:: Edit difference data ::
►

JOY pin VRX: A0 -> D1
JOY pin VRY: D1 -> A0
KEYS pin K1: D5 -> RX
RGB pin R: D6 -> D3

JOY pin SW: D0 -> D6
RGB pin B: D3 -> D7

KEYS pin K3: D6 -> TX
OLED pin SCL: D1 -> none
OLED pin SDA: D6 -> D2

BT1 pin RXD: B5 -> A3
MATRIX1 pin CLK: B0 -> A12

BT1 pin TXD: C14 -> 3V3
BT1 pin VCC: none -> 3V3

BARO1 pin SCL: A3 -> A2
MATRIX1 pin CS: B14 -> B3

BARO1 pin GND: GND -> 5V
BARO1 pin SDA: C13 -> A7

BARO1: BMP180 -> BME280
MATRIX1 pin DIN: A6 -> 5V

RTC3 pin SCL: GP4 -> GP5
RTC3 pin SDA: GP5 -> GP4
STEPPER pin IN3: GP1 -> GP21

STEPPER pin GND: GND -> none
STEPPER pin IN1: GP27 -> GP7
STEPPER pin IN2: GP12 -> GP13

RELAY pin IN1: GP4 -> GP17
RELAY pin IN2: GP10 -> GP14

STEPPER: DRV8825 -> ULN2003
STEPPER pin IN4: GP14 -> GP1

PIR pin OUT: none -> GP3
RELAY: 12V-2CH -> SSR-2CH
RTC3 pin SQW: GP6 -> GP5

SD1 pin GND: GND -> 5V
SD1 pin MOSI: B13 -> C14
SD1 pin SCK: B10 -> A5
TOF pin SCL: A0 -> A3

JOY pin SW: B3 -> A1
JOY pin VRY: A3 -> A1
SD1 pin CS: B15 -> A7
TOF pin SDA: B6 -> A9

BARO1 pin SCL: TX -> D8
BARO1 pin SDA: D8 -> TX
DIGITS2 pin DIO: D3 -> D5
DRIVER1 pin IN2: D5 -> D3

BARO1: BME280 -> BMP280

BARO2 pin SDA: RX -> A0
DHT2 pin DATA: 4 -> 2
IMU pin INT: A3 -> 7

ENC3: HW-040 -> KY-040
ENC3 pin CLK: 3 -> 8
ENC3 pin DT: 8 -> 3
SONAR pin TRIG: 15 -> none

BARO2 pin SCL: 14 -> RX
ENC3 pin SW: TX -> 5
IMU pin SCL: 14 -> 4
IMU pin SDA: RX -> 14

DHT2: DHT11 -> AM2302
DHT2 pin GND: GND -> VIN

◄

:: Task description ::
Every entry above should be returned exactly as written.

:: Solved exercise ::
JOY pin VRX: A0 -> D1
JOY pin VRY: D1 -> A0
KEYS pin K1: D5 -> RX
RGB pin R: D6 -> D3

JOY pin SW: D0 -> D6
RGB pin B: D3 -> D7

KEYS pin K3: D6 -> TX
OLED pin SCL: D1 -> none
OLED pin SDA: D6 -> D2

BT1 pin RXD: B5 -> A3
MATRIX1 pin CLK: B0 -> A12

BT1 pin TXD: C14 -> 3V3
BT1 pin VCC: none -> 3V3

BARO1 pin SCL: A3 -> A2
MATRIX1 pin CS: B14 -> B3

BARO1 pin GND: GND -> 5V
BARO1 pin SDA: C13 -> A7

BARO1: BMP180 -> BME280
MATRIX1 pin DIN: A6 -> 5V

RTC3 pin SCL: GP4 -> GP5
RTC3 pin SDA: GP5 -> GP4
STEPPER pin IN3: GP1 -> GP21

STEPPER pin GND: GND -> none
STEPPER pin IN1: GP27 -> GP7
STEPPER pin IN2: GP12 -> GP13

RELAY pin IN1: GP4 -> GP17
RELAY pin IN2: GP10 -> GP14

STEPPER: DRV8825 -> ULN2003
STEPPER pin IN4: GP14 -> GP1

PIR pin OUT: none -> GP3
RELAY: 12V-2CH -> SSR-2CH
RTC3 pin SQW: GP6 -> GP5

SD1 pin GND: GND -> 5V
SD1 pin MOSI: B13 -> C14
SD1 pin SCK: B10 -> A5
TOF pin SCL: A0 -> A3

JOY pin SW: B3 -> A1
JOY pin VRY: A3 -> A1
SD1 pin CS: B15 -> A7
TOF pin SDA: B6 -> A9

BARO1 pin SCL: TX -> D8
BARO1 pin SDA: D8 -> TX
DIGITS2 pin DIO: D3 -> D5
DRIVER1 pin IN2: D5 -> D3

BARO1: BME280 -> BMP280

BARO2 pin SDA: RX -> A0
DHT2 pin DATA: 4 -> 2
IMU pin INT: A3 -> 7

ENC3: HW-040 -> KY-040
ENC3 pin CLK: 3 -> 8
ENC3 pin DT: 8 -> 3
SONAR pin TRIG: 15 -> none

BARO2 pin SCL: 14 -> RX
ENC3 pin SW: TX -> 5
IMU pin SCL: 14 -> 4
IMU pin SDA: RX -> 14

DHT2: DHT11 -> AM2302
DHT2 pin GND: GND -> VIN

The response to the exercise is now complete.